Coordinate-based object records

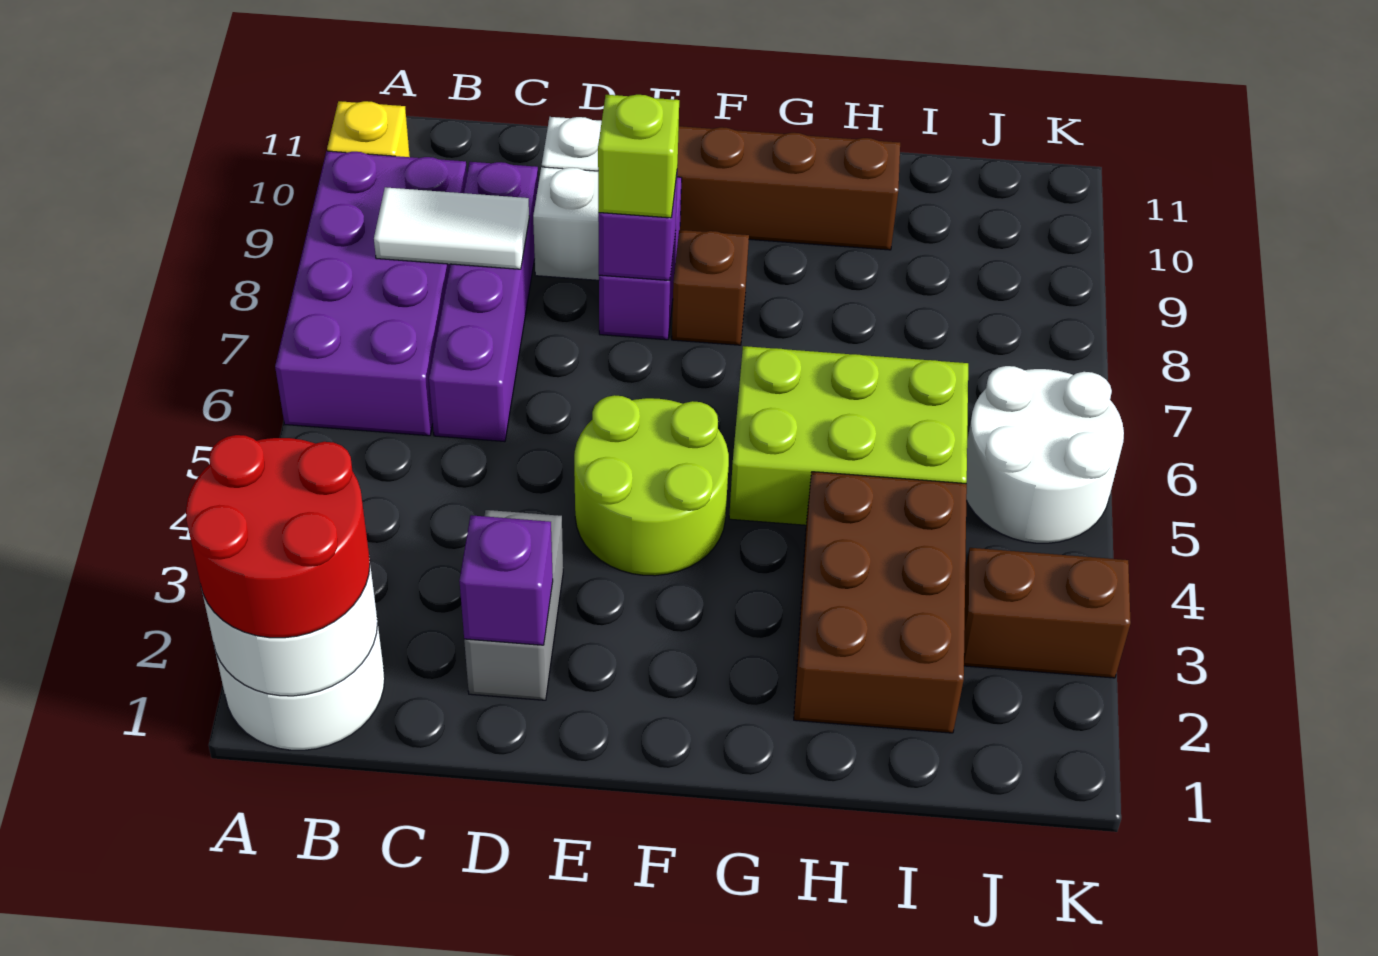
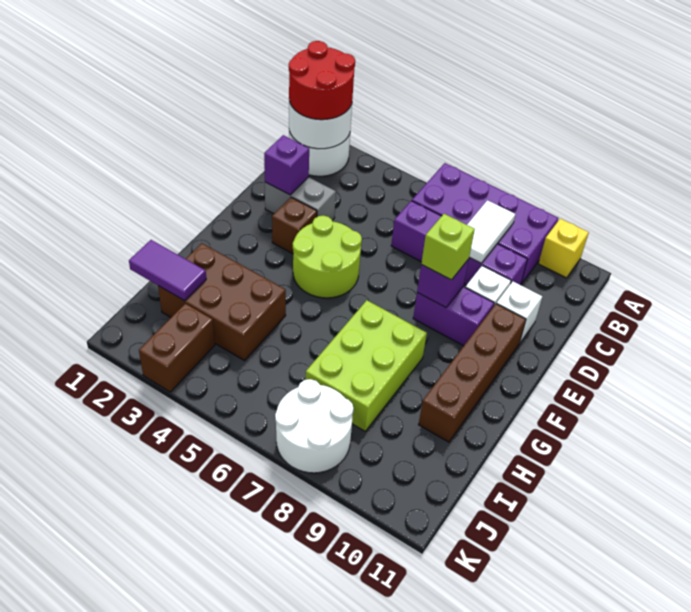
brown 1x1 brick [672,230,749,345] -> brown 1x1 brick moved to [272,197,317,254]
lime 2x3 brick [729,346,968,525] -> lime 2x3 brick moved to [306,300,427,431]
none -> purple 1x2 tile [129,240,206,301]
white 2x2 round brick [966,366,1124,543] -> white 2x2 round brick moved to [275,379,353,473]

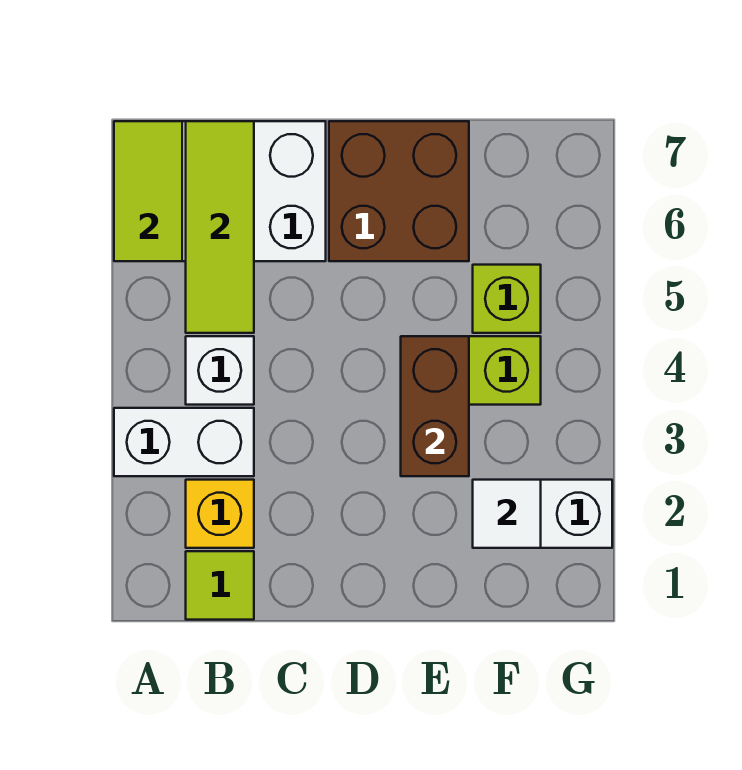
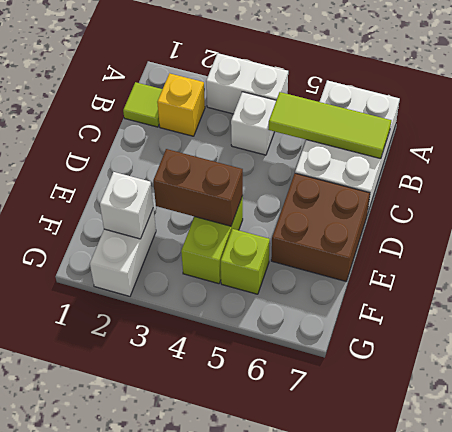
white 1x2 brick [114,408,254,476] -> white 1x2 brick turned to [206,53,288,114]
lime 1x2 tile [114,121,182,261] -> none
white 1x1 tile [473,480,541,548] -> white 1x1 brick [100,172,153,239]

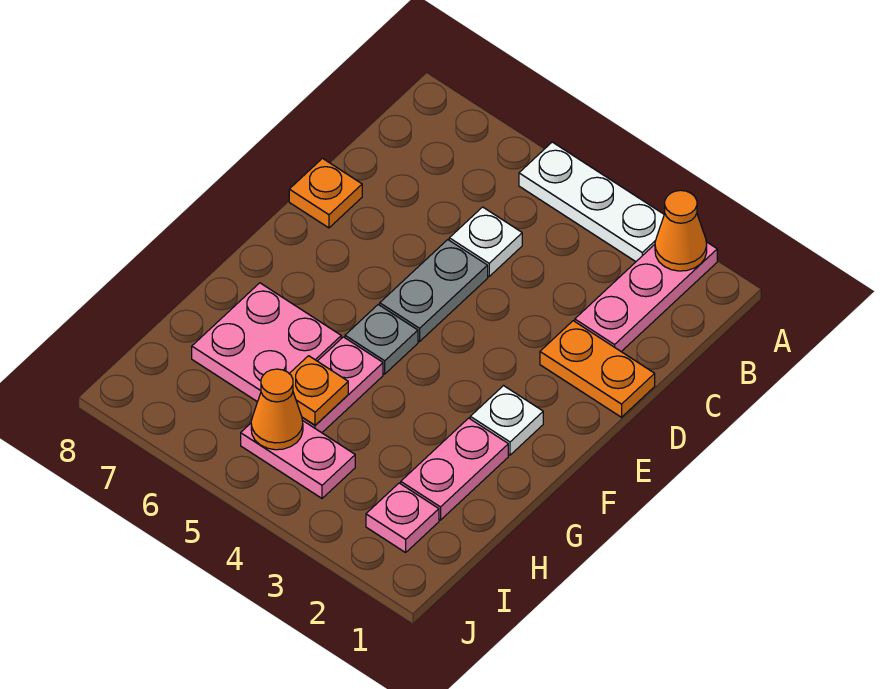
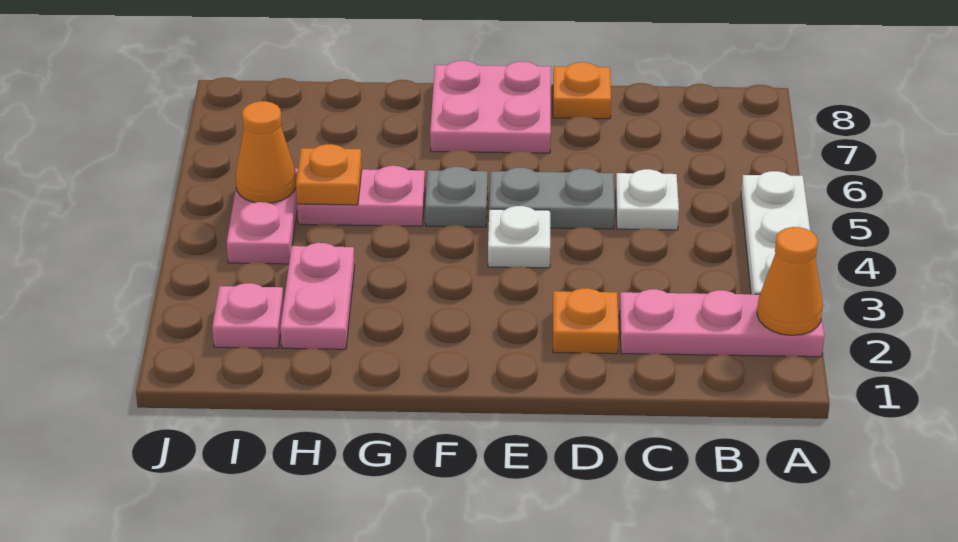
orange 1x2 plate [540,321,655,417] -> orange 1x1 plate [553,288,619,354]
white 1x1 plate [470,386,543,455] -> white 1x1 plate moved to [488,206,550,268]
pink 1x2 plate [401,418,508,520] -> pink 1x2 plate turned to [280,243,355,349]
pink 2x2 plate [192,283,341,402] -> pink 2x2 plate moved to [430,61,551,153]

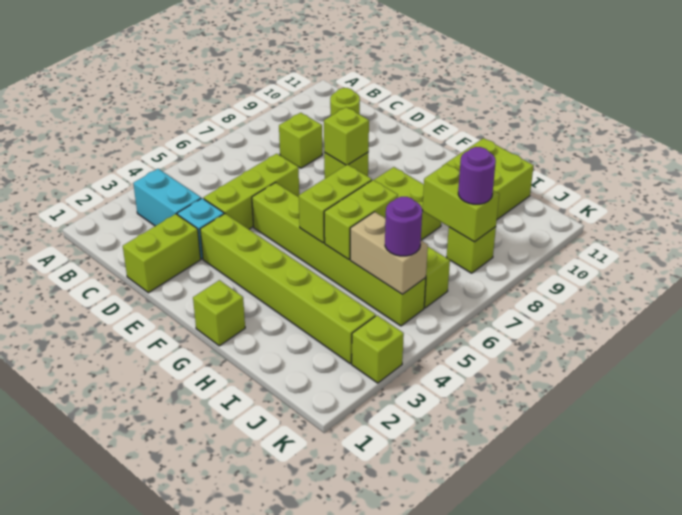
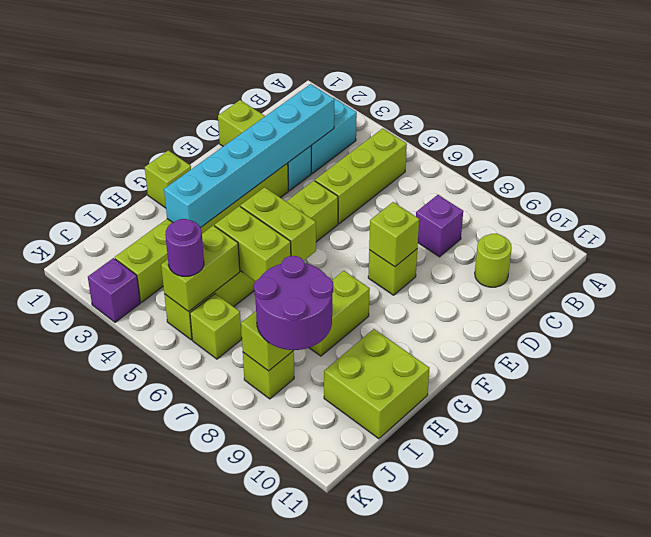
none -> cyan 1x6 brick [164,84,334,227]
lime 1x1 brick [279,113,322,168] -> purple 1x1 brick [416,195,463,257]
lime 1x3 brick [204,154,299,229] -> lime 1x3 brick turned to [315,128,407,224]
tan 1x2 brick [350,212,428,294] -> lime 1x2 brick [161,225,240,312]
purple 1x1 round brick [458,147,496,204] -> purple 2x2 round brick [254,256,333,350]
lime 1x1 brick [352,315,404,383] -> purple 1x1 brick [88,258,140,322]

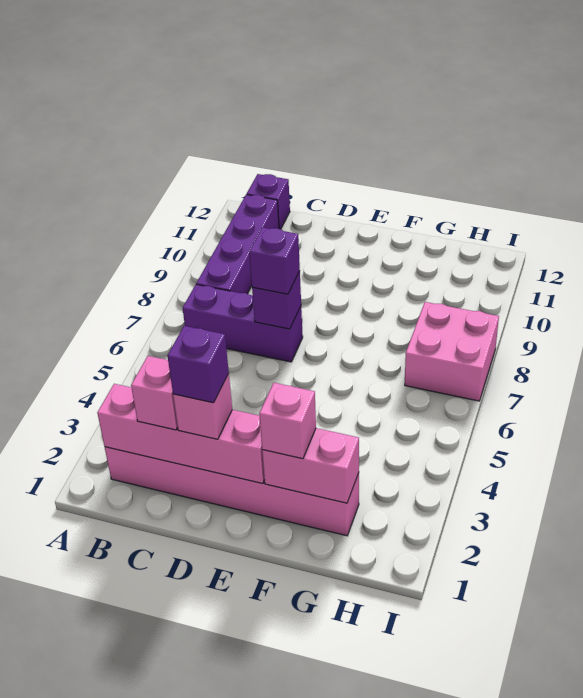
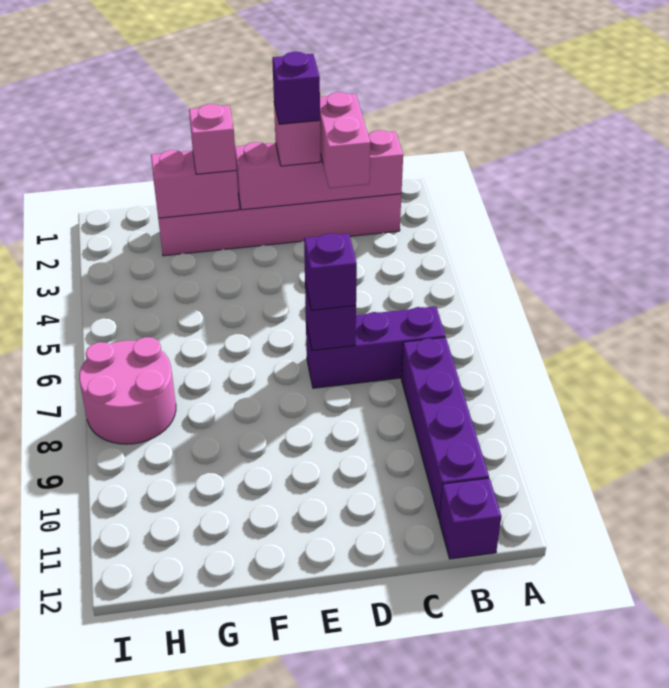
pink 1x1 brick [131,356,178,430] -> pink 1x2 brick [320,92,370,188]
pink 2x2 brick [405,302,499,401] -> pink 2x2 round brick [79,337,176,444]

▶ _Aim of the task_: Go through the records and count every line with the word "pink"; the answer is the number alone.

▶ _Solution to the problem_: 4